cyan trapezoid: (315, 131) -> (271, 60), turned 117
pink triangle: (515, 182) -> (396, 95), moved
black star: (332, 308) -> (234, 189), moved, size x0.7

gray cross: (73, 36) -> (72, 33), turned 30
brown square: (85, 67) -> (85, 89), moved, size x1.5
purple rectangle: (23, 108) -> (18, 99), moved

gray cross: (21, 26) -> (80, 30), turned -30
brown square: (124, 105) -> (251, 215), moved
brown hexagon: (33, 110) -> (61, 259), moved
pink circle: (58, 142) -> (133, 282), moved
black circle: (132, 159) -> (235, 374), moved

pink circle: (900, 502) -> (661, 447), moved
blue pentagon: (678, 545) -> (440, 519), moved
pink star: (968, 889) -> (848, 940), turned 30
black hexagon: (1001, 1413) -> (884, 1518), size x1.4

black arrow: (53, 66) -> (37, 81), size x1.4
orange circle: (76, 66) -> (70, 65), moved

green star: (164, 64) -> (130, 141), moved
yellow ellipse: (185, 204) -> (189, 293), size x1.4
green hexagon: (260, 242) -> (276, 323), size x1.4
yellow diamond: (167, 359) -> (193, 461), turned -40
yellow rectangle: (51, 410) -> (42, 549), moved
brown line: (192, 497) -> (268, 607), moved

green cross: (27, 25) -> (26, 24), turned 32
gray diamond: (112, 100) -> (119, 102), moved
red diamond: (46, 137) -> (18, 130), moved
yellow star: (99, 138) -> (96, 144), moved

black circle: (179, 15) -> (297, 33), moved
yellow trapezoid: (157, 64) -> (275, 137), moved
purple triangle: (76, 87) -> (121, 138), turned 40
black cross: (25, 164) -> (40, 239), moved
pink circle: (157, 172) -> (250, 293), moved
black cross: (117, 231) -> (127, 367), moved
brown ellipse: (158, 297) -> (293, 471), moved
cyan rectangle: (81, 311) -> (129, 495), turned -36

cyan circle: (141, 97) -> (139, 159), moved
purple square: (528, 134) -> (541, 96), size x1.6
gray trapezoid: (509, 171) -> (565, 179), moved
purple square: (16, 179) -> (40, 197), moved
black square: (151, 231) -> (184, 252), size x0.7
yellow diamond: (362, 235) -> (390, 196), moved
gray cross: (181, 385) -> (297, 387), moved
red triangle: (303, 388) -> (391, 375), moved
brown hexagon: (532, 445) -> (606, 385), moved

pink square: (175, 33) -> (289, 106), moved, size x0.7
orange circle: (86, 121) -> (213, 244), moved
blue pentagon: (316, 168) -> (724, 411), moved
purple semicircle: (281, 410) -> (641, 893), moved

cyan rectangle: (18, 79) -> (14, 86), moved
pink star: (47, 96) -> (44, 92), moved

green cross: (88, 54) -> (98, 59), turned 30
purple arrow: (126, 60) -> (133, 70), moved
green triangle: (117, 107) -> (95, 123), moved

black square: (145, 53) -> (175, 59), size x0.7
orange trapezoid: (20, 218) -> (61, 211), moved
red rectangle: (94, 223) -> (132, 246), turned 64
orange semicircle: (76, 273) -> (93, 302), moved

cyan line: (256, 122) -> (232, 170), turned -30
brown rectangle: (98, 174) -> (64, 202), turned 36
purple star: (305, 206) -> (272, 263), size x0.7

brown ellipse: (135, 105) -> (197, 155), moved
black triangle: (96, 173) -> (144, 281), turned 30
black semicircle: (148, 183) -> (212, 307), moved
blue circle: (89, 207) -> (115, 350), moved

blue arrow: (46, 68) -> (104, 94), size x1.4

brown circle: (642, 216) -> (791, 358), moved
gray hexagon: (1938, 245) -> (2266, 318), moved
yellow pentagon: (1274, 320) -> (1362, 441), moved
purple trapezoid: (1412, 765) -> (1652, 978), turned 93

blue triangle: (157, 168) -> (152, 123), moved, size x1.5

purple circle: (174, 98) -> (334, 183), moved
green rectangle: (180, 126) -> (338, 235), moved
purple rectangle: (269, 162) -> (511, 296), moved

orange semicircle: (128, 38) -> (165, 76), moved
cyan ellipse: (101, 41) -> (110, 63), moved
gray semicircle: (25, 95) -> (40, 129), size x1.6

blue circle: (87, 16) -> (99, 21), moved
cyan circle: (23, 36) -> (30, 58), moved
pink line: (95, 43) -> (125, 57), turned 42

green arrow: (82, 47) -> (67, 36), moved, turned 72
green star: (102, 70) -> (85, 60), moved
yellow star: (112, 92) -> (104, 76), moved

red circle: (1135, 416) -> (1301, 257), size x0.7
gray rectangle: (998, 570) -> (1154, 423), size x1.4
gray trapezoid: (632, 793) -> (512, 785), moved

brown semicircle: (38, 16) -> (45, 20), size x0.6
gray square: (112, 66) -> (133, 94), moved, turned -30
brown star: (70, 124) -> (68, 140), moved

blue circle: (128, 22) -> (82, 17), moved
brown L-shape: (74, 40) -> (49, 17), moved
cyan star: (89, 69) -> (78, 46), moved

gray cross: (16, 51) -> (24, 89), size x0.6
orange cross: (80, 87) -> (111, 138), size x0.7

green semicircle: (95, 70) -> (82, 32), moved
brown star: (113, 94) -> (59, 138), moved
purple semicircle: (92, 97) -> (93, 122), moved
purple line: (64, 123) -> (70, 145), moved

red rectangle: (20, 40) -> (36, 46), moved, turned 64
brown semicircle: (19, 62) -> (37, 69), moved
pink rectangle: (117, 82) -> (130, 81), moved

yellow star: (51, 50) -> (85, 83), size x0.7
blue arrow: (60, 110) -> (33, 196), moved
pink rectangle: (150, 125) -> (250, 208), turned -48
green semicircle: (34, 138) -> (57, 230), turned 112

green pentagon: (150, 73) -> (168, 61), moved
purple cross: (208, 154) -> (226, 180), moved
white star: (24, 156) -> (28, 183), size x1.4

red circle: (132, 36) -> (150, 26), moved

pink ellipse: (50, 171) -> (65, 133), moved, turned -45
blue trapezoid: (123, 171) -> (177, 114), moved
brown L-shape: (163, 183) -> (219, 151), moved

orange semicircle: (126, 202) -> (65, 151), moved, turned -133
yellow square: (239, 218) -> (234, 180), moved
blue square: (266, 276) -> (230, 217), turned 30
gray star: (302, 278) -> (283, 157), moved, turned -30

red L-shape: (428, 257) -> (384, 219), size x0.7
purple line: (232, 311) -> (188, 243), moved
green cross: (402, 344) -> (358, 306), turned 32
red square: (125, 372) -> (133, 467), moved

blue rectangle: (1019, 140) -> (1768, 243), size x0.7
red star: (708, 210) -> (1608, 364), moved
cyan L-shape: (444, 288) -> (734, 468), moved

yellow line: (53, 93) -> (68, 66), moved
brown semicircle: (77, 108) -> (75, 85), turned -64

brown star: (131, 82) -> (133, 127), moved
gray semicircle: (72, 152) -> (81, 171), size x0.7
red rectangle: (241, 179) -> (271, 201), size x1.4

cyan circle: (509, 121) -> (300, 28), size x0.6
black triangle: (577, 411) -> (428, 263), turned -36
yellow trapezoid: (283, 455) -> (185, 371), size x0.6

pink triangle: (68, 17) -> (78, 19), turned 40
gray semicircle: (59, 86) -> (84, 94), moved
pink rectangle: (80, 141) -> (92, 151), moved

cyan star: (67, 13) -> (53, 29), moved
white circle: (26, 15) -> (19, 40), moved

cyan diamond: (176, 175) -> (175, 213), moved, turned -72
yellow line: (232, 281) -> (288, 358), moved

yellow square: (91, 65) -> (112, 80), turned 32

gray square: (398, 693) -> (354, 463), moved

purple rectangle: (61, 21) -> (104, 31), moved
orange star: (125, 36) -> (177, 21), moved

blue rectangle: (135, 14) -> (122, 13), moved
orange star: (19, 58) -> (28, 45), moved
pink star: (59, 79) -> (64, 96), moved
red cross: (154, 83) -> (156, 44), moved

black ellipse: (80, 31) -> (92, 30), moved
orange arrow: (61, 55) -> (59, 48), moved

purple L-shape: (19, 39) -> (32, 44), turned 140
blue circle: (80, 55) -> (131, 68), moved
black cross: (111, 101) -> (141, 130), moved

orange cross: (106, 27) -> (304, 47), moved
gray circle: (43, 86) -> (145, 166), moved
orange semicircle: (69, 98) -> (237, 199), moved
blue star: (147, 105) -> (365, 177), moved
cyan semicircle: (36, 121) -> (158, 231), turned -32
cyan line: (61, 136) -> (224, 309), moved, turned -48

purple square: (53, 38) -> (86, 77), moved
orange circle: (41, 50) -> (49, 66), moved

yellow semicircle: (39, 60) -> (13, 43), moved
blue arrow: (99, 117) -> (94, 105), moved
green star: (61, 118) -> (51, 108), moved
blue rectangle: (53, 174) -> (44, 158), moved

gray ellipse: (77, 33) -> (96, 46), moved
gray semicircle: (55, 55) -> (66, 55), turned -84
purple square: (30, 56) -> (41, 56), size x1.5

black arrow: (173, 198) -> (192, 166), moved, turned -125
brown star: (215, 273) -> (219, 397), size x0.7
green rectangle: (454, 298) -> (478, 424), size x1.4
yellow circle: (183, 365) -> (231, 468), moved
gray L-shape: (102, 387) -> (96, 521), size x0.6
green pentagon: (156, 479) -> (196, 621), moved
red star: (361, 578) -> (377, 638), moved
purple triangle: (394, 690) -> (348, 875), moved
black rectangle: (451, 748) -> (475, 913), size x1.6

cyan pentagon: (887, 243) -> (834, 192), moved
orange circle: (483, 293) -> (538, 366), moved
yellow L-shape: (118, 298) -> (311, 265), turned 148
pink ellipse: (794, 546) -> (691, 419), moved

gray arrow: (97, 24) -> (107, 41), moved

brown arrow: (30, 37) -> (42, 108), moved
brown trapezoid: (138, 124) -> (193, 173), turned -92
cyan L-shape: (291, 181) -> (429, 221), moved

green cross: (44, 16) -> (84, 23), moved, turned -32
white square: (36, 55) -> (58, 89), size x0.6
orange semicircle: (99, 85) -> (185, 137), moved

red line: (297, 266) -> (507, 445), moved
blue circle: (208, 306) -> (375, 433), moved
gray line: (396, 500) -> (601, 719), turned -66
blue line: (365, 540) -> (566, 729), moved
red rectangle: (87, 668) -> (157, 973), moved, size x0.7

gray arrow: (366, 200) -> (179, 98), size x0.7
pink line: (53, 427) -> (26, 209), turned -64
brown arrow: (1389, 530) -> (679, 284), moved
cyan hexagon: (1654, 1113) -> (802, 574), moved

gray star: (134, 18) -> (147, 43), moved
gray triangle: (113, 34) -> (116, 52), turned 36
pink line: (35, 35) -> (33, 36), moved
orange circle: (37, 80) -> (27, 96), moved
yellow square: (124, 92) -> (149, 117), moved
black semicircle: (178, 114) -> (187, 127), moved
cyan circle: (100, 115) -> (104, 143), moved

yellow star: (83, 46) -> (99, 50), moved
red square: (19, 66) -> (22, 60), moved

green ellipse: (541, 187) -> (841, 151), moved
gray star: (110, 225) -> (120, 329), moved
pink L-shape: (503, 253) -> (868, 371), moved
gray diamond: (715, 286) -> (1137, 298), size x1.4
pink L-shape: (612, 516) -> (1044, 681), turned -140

Task statement: Nothing but an exact copy of the lines from the start of the entries through the line containing "purple semicircle: (281, 410)" belongs in the response.

Task answer:
cyan trapezoid: (315, 131) -> (271, 60), turned 117
pink triangle: (515, 182) -> (396, 95), moved
black star: (332, 308) -> (234, 189), moved, size x0.7

gray cross: (73, 36) -> (72, 33), turned 30
brown square: (85, 67) -> (85, 89), moved, size x1.5
purple rectangle: (23, 108) -> (18, 99), moved

gray cross: (21, 26) -> (80, 30), turned -30
brown square: (124, 105) -> (251, 215), moved
brown hexagon: (33, 110) -> (61, 259), moved
pink circle: (58, 142) -> (133, 282), moved
black circle: (132, 159) -> (235, 374), moved

pink circle: (900, 502) -> (661, 447), moved
blue pentagon: (678, 545) -> (440, 519), moved
pink star: (968, 889) -> (848, 940), turned 30
black hexagon: (1001, 1413) -> (884, 1518), size x1.4

black arrow: (53, 66) -> (37, 81), size x1.4
orange circle: (76, 66) -> (70, 65), moved

green star: (164, 64) -> (130, 141), moved
yellow ellipse: (185, 204) -> (189, 293), size x1.4
green hexagon: (260, 242) -> (276, 323), size x1.4
yellow diamond: (167, 359) -> (193, 461), turned -40
yellow rectangle: (51, 410) -> (42, 549), moved
brown line: (192, 497) -> (268, 607), moved

green cross: (27, 25) -> (26, 24), turned 32
gray diamond: (112, 100) -> (119, 102), moved
red diamond: (46, 137) -> (18, 130), moved
yellow star: (99, 138) -> (96, 144), moved

black circle: (179, 15) -> (297, 33), moved
yellow trapezoid: (157, 64) -> (275, 137), moved
purple triangle: (76, 87) -> (121, 138), turned 40
black cross: (25, 164) -> (40, 239), moved
pink circle: (157, 172) -> (250, 293), moved
black cross: (117, 231) -> (127, 367), moved
brown ellipse: (158, 297) -> (293, 471), moved
cyan rectangle: (81, 311) -> (129, 495), turned -36

cyan circle: (141, 97) -> (139, 159), moved
purple square: (528, 134) -> (541, 96), size x1.6
gray trapezoid: (509, 171) -> (565, 179), moved
purple square: (16, 179) -> (40, 197), moved
black square: (151, 231) -> (184, 252), size x0.7
yellow diamond: (362, 235) -> (390, 196), moved
gray cross: (181, 385) -> (297, 387), moved
red triangle: (303, 388) -> (391, 375), moved
brown hexagon: (532, 445) -> (606, 385), moved

pink square: (175, 33) -> (289, 106), moved, size x0.7
orange circle: (86, 121) -> (213, 244), moved
blue pentagon: (316, 168) -> (724, 411), moved
purple semicircle: (281, 410) -> (641, 893), moved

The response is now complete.